Could you copy out all the lines in the material below where the word "shifted" occurs?

BEGIN

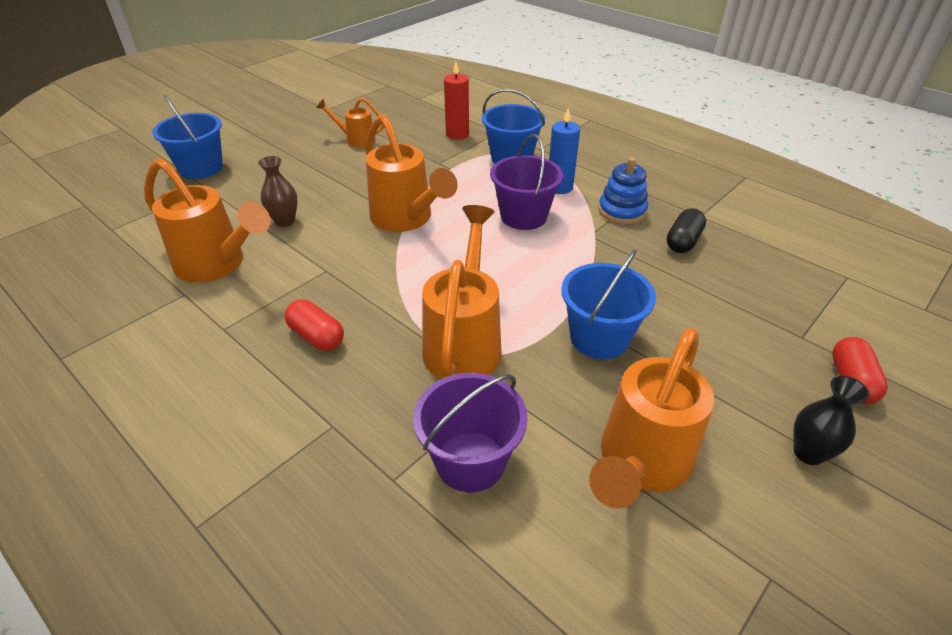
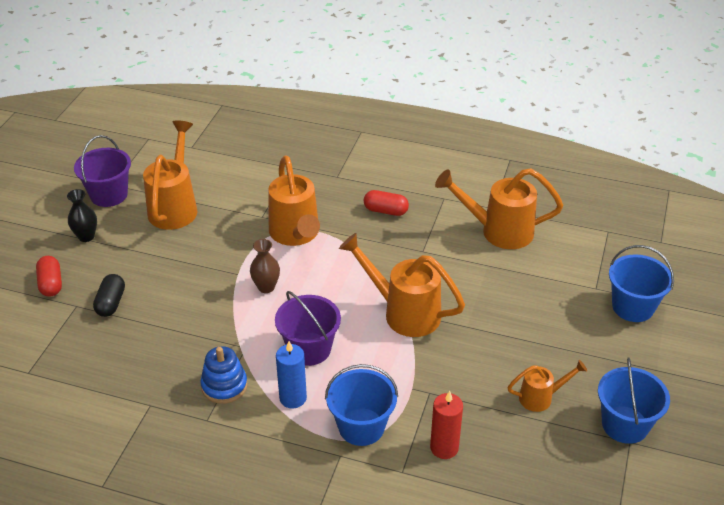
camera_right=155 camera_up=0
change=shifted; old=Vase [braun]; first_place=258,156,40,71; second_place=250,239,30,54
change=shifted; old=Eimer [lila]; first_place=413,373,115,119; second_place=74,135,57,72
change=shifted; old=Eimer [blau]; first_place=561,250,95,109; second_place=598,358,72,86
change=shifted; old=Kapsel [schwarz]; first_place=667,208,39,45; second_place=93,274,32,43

END

** Result of this task **
change=shifted; old=Vase [braun]; first_place=258,156,40,71; second_place=250,239,30,54
change=shifted; old=Eimer [lila]; first_place=413,373,115,119; second_place=74,135,57,72
change=shifted; old=Eimer [blau]; first_place=561,250,95,109; second_place=598,358,72,86
change=shifted; old=Kapsel [schwarz]; first_place=667,208,39,45; second_place=93,274,32,43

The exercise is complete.